— EXTRACTED MATERIAL —

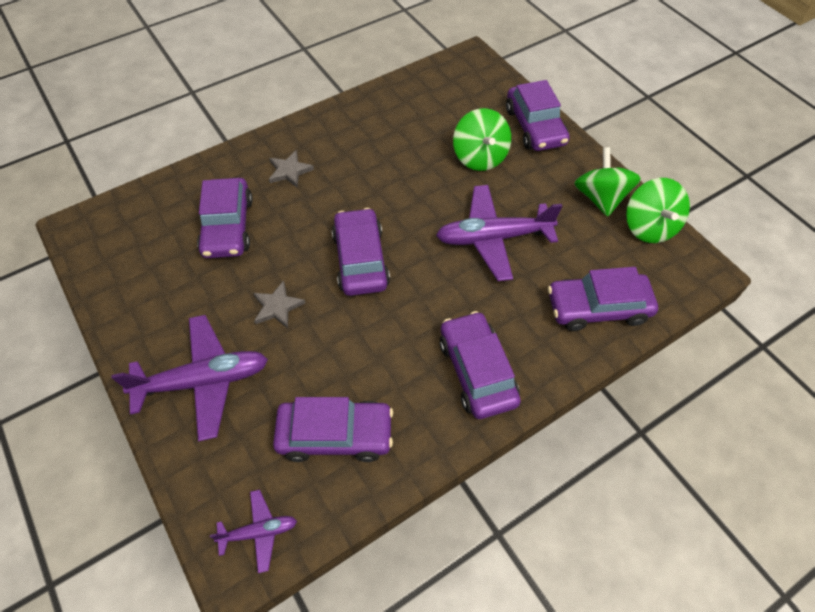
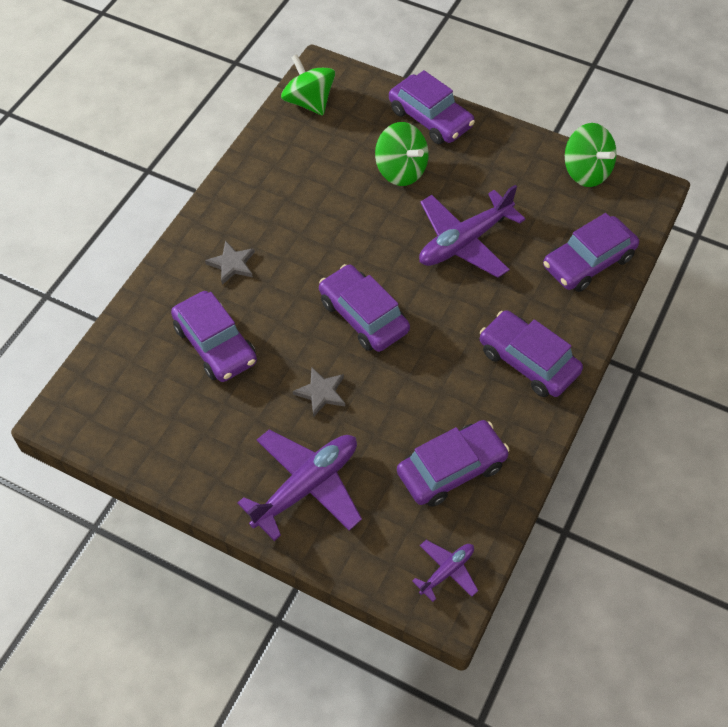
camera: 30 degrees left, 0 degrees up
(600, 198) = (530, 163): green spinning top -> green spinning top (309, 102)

---

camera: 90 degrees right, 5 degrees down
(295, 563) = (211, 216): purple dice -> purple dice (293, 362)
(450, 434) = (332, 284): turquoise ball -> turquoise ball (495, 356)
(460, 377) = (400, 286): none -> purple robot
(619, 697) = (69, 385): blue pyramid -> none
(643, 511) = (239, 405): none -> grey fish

==

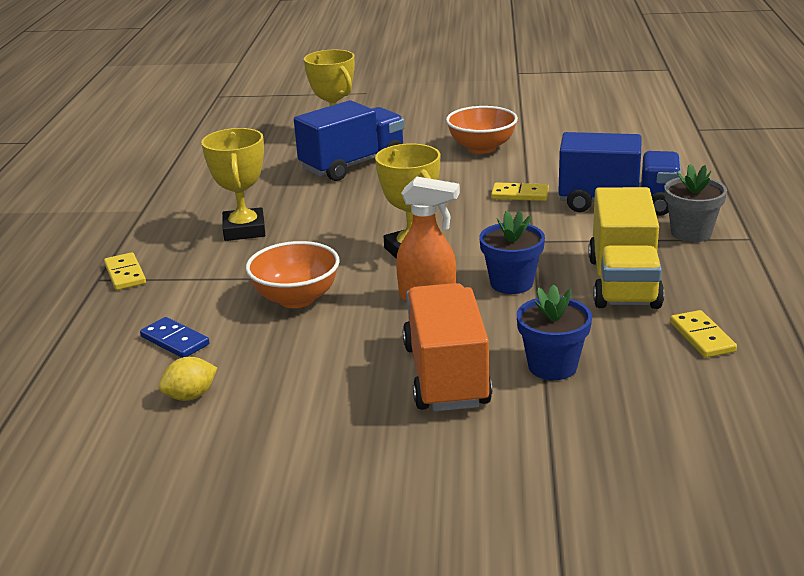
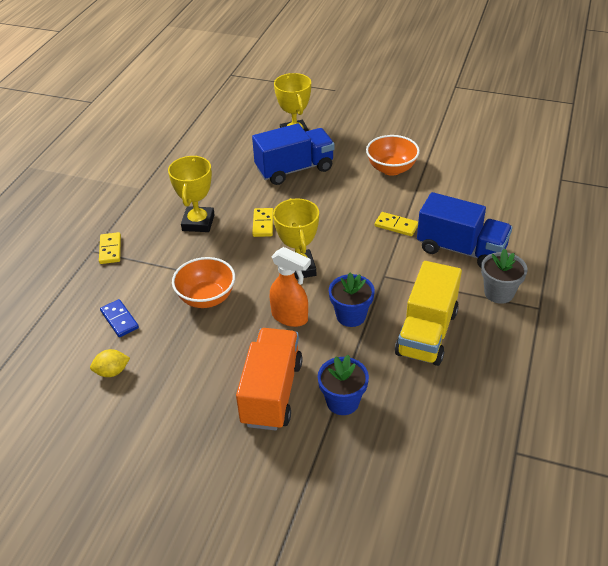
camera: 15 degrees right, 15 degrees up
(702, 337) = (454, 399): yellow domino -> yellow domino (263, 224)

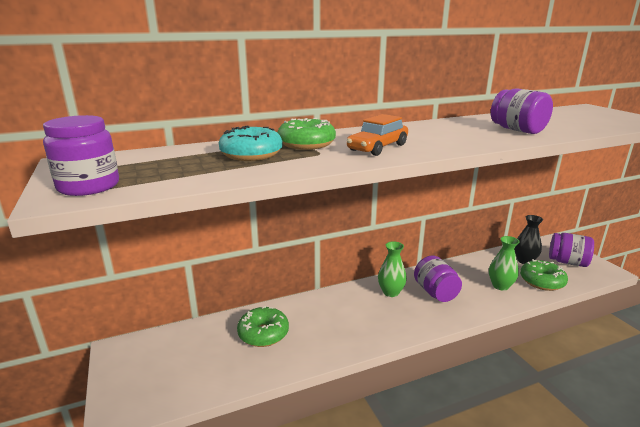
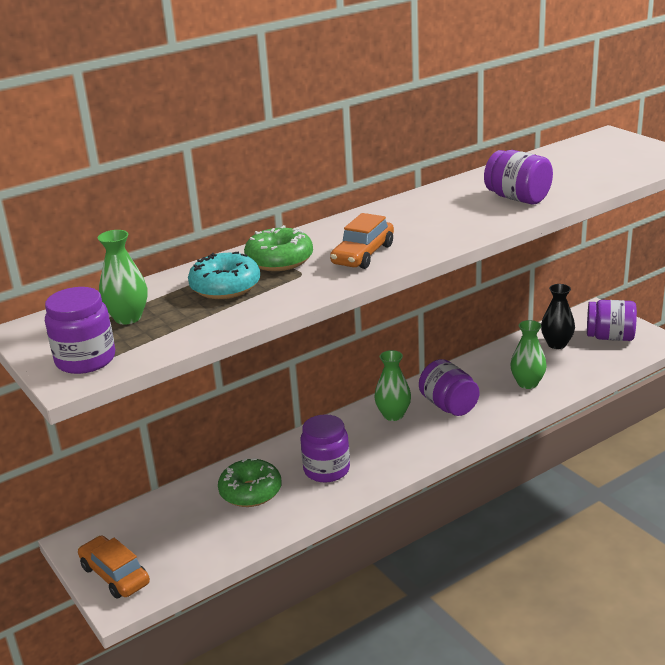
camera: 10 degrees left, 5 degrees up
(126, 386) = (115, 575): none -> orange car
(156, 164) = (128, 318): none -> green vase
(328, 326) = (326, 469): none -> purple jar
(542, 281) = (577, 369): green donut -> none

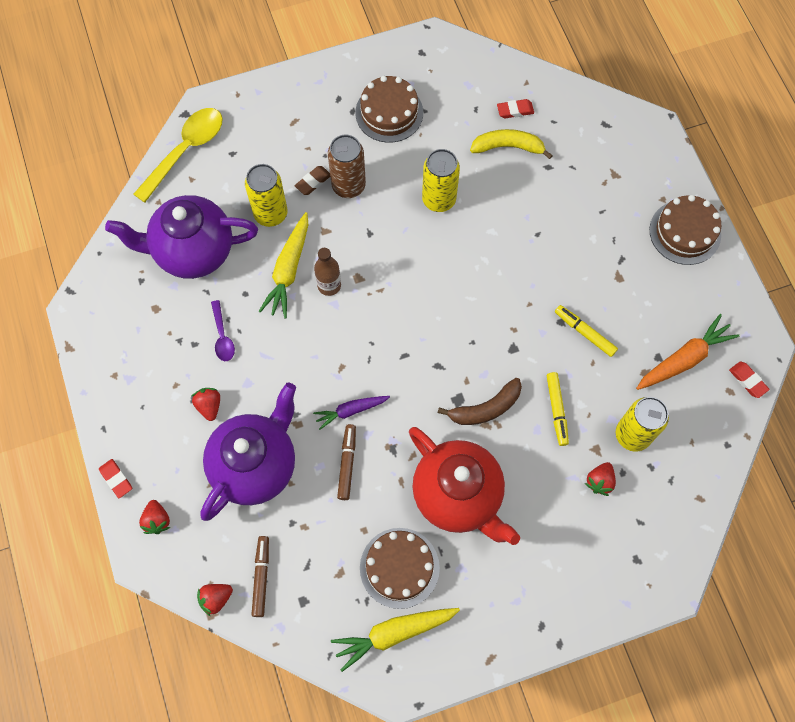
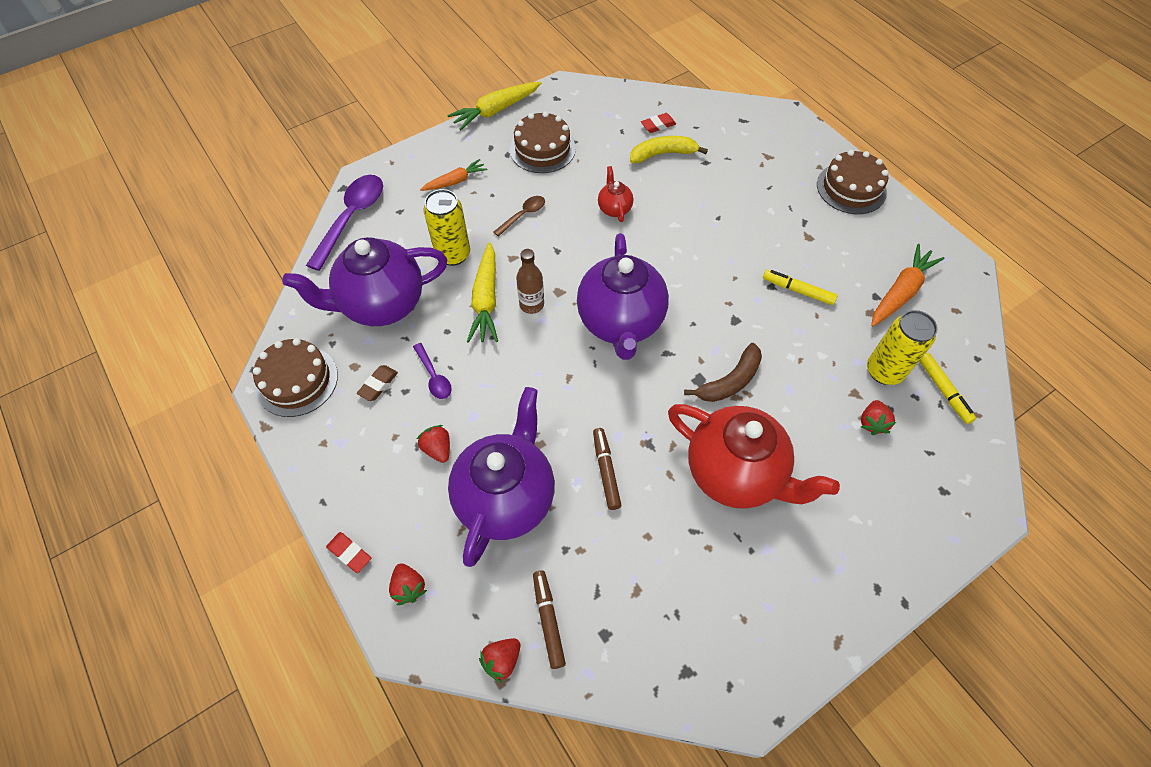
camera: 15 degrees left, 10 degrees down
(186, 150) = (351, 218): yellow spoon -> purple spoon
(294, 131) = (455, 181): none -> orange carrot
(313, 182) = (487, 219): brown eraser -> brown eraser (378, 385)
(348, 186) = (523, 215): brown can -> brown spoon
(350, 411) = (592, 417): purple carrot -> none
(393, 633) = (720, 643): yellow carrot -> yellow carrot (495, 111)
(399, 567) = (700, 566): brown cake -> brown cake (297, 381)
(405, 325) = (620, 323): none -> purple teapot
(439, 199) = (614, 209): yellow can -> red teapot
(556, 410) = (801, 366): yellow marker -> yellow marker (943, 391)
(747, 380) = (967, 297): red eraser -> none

— WHAT THE EXERCISE ASKS —
Which lines in the listing above include the string "purple"? Copy each of them.

— EXERCISE ANSWER —
(295, 563) = (211, 216): purple dice -> purple dice (293, 362)
(460, 377) = (400, 286): none -> purple robot
(328, 326) = (326, 469): none -> purple jar
(186, 150) = (351, 218): yellow spoon -> purple spoon
(350, 411) = (592, 417): purple carrot -> none
(405, 325) = (620, 323): none -> purple teapot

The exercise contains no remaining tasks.